┌─ Provided data

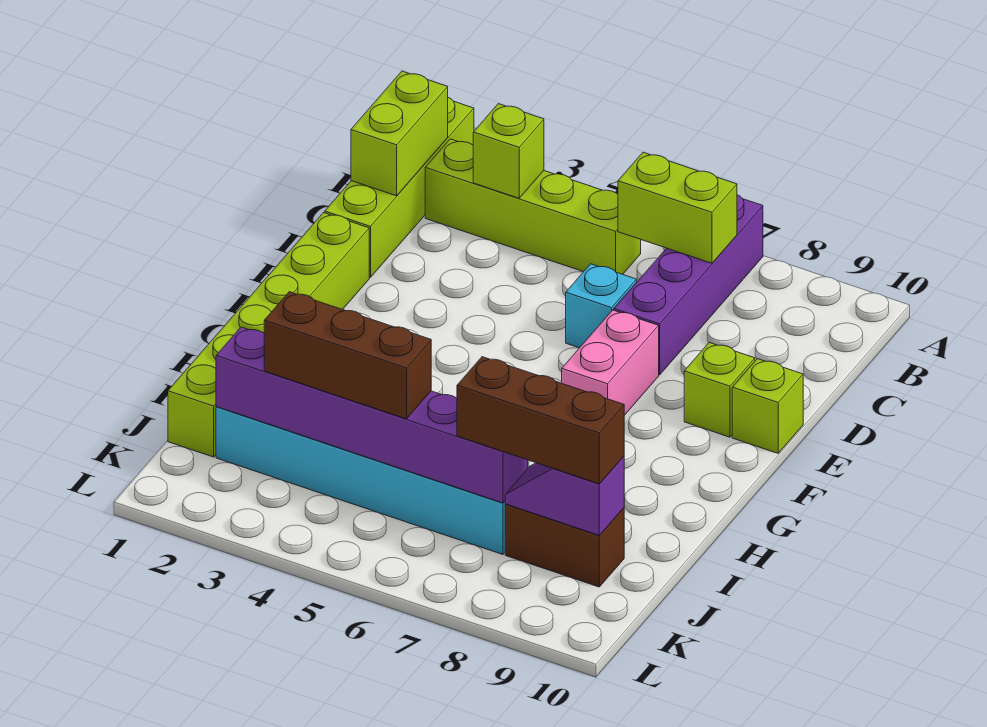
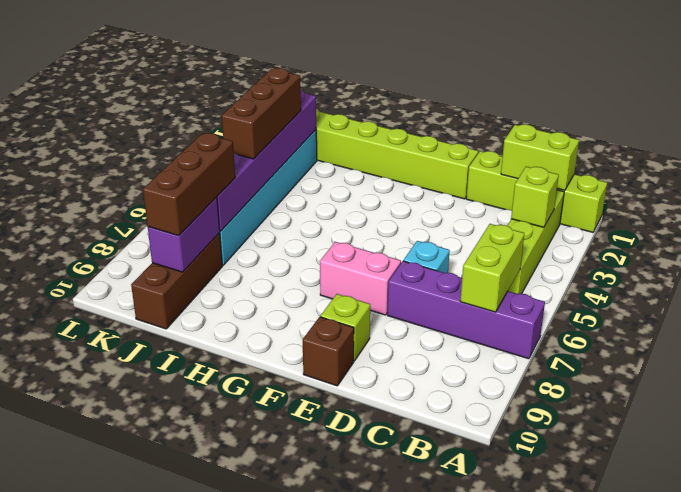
lime brick E10 level 1 -> brown brick E10 level 1
brown brick J8:J9 level 1 -> brown brick J8:J10 level 1
purple slope J8:J9 level 2 top 9 -> purple brick J8:J9 level 2

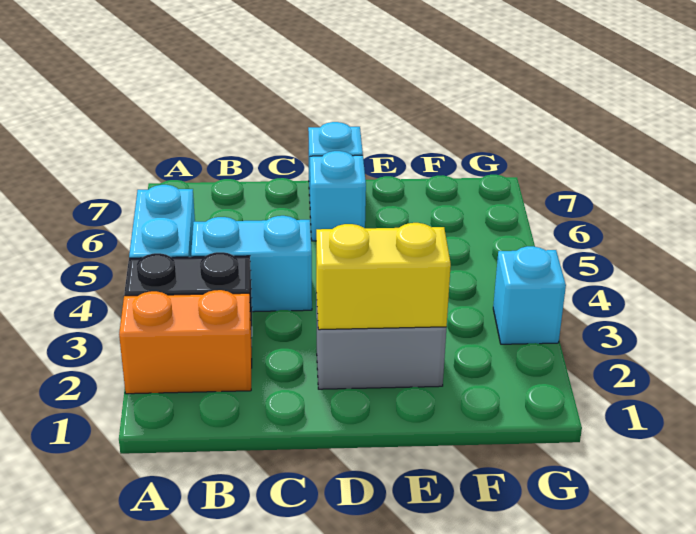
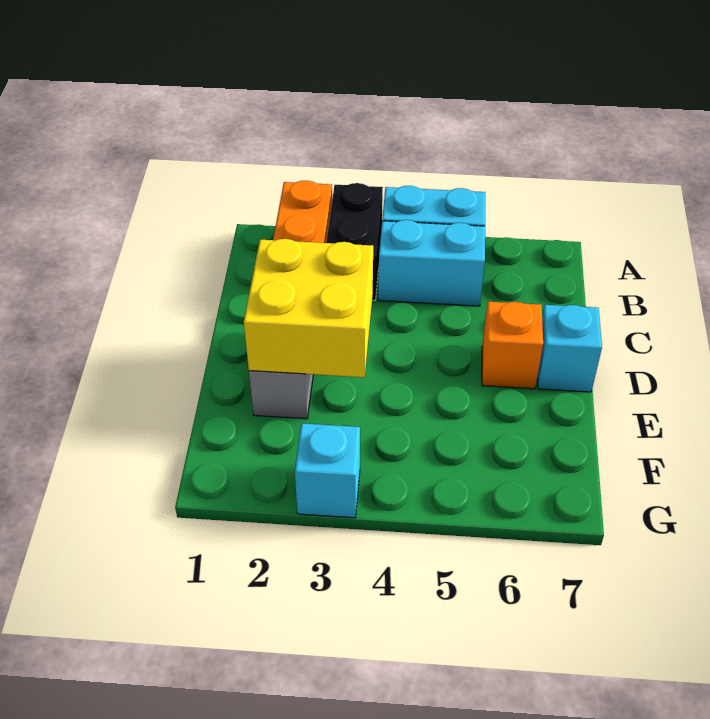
cyan brick B4:C4 level 1 -> cyan brick B4:B5 level 1
yellow brick D2:E2 level 2 -> yellow brick D2:E3 level 2
cyan brick D6 level 1 -> orange brick D6 level 1

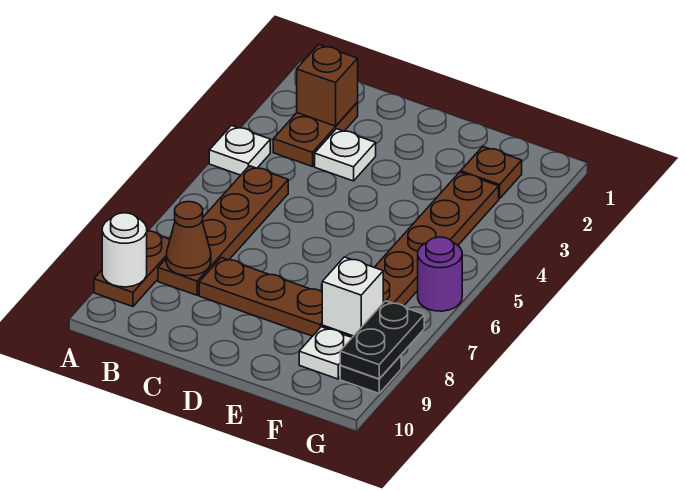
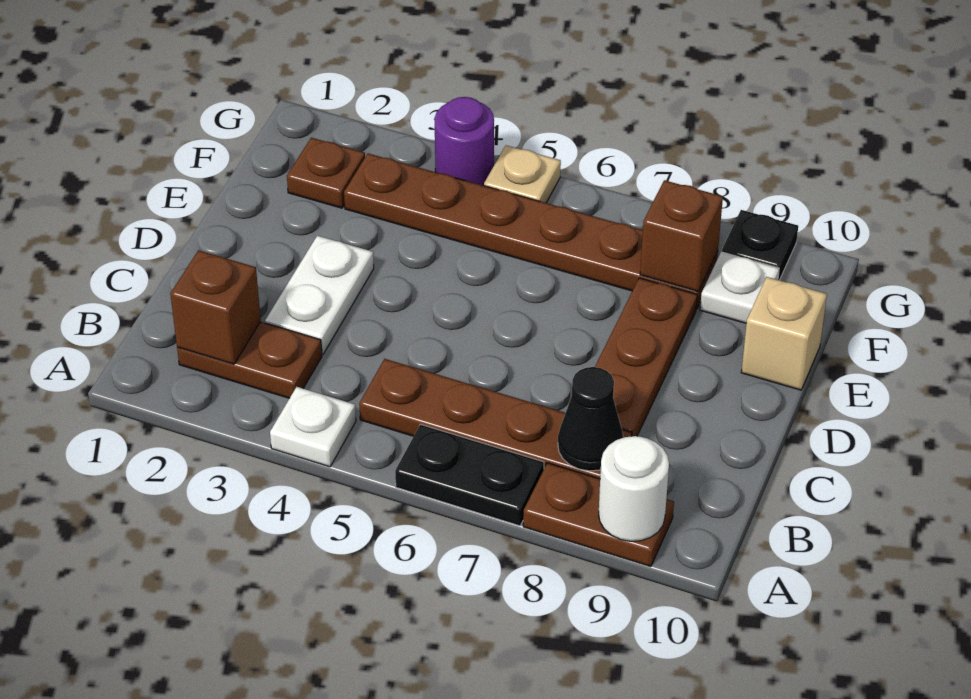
brown cone B8 level 2 -> black cone B8 level 2
white plate C3 level 1 -> white plate C3:D3 level 1
none -> tan brick E10 level 1
white brick F8 level 2 -> brown brick F8 level 2
none -> tan plate G5 level 1
purple round brick G6 level 1 -> purple round brick G4 level 1
black plate G8:G9 level 2 -> black plate A6:A7 level 1

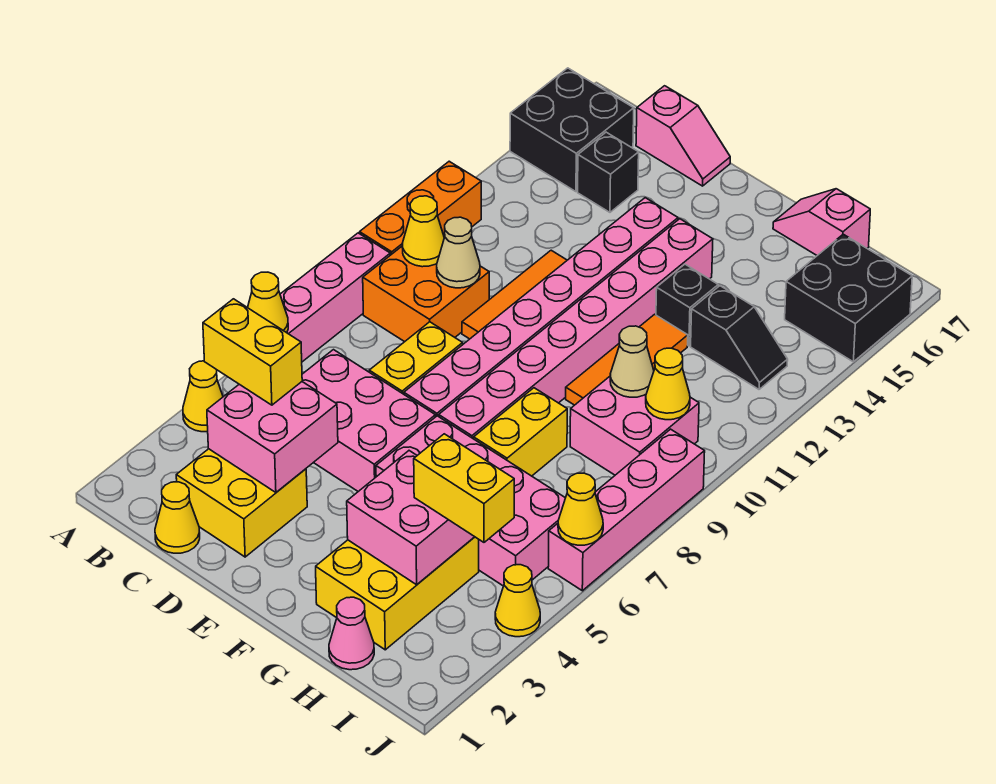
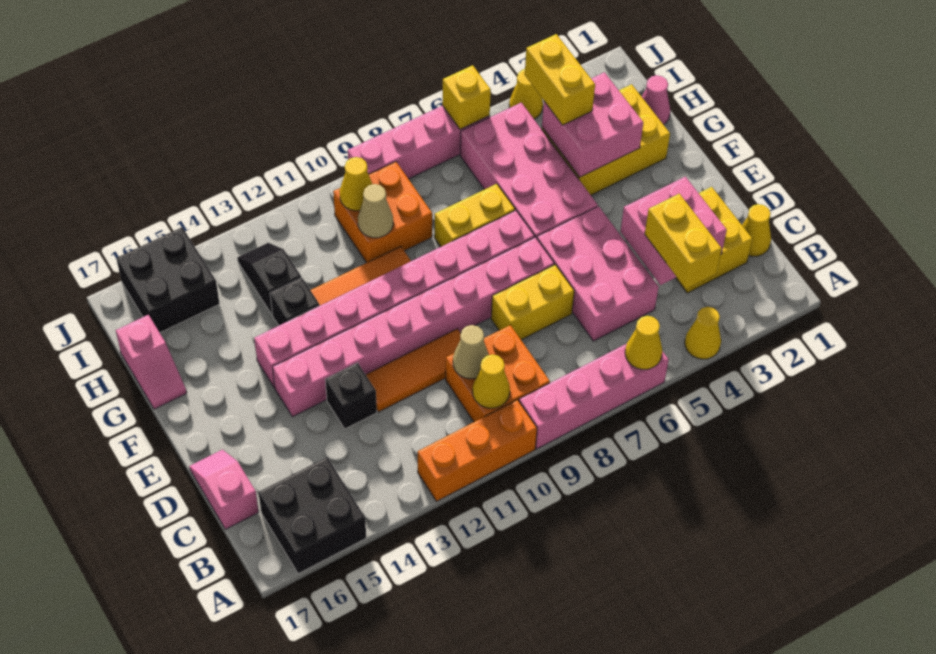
black brick C15 level 1 -> black brick D13 level 1
pink brick H9:I10 level 1 -> orange brick H9:I10 level 1
yellow cone J6 level 2 -> yellow brick J6 level 2

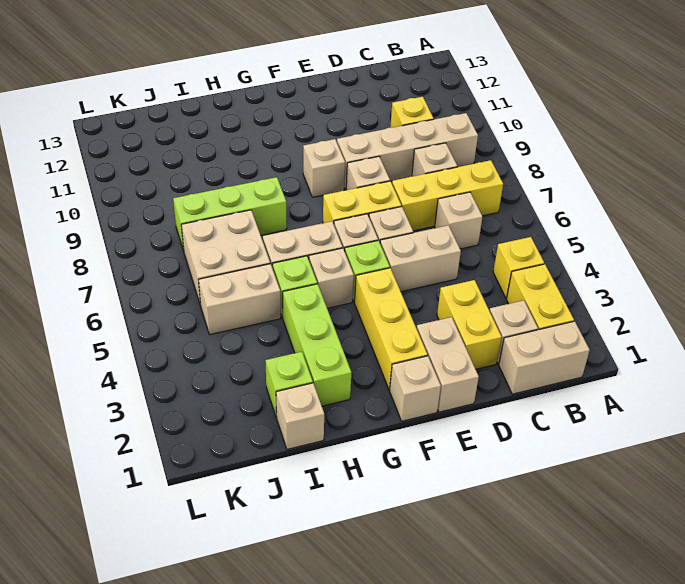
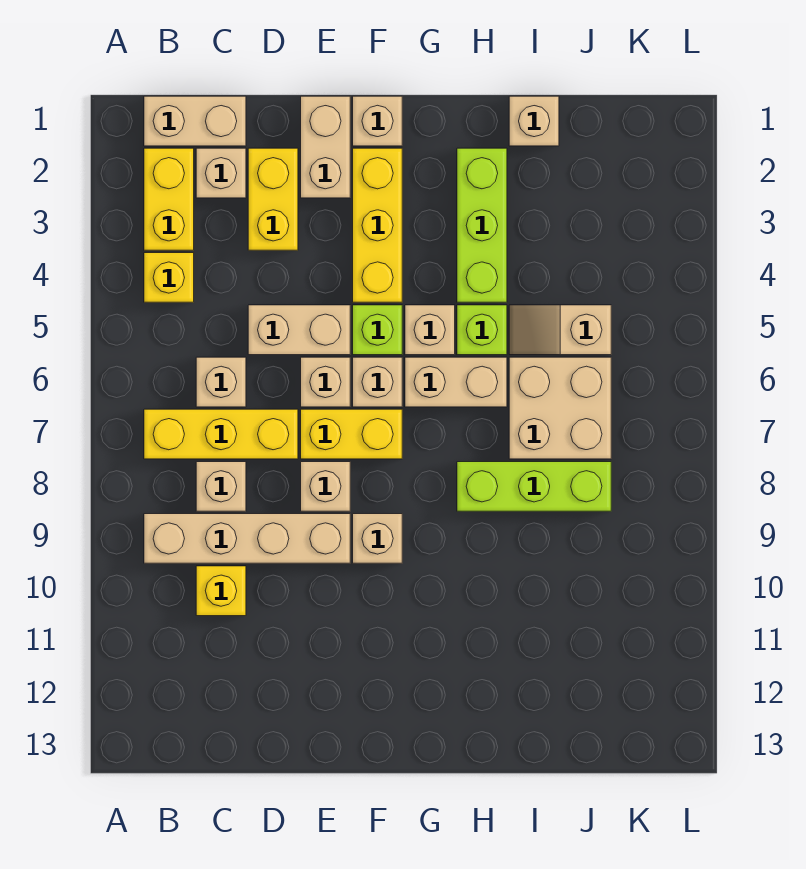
lime brick I2 level 1 -> none
tan brick I5:J5 level 1 -> tan slope I5:J5 level 1 top J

└─

**Your task**
Output every entry above verbatim, but leave out the pictures.

**Your response**
lime brick E10 level 1 -> brown brick E10 level 1
brown brick J8:J9 level 1 -> brown brick J8:J10 level 1
purple slope J8:J9 level 2 top 9 -> purple brick J8:J9 level 2

cyan brick B4:C4 level 1 -> cyan brick B4:B5 level 1
yellow brick D2:E2 level 2 -> yellow brick D2:E3 level 2
cyan brick D6 level 1 -> orange brick D6 level 1

brown cone B8 level 2 -> black cone B8 level 2
white plate C3 level 1 -> white plate C3:D3 level 1
none -> tan brick E10 level 1
white brick F8 level 2 -> brown brick F8 level 2
none -> tan plate G5 level 1
purple round brick G6 level 1 -> purple round brick G4 level 1
black plate G8:G9 level 2 -> black plate A6:A7 level 1

black brick C15 level 1 -> black brick D13 level 1
pink brick H9:I10 level 1 -> orange brick H9:I10 level 1
yellow cone J6 level 2 -> yellow brick J6 level 2

lime brick I2 level 1 -> none
tan brick I5:J5 level 1 -> tan slope I5:J5 level 1 top J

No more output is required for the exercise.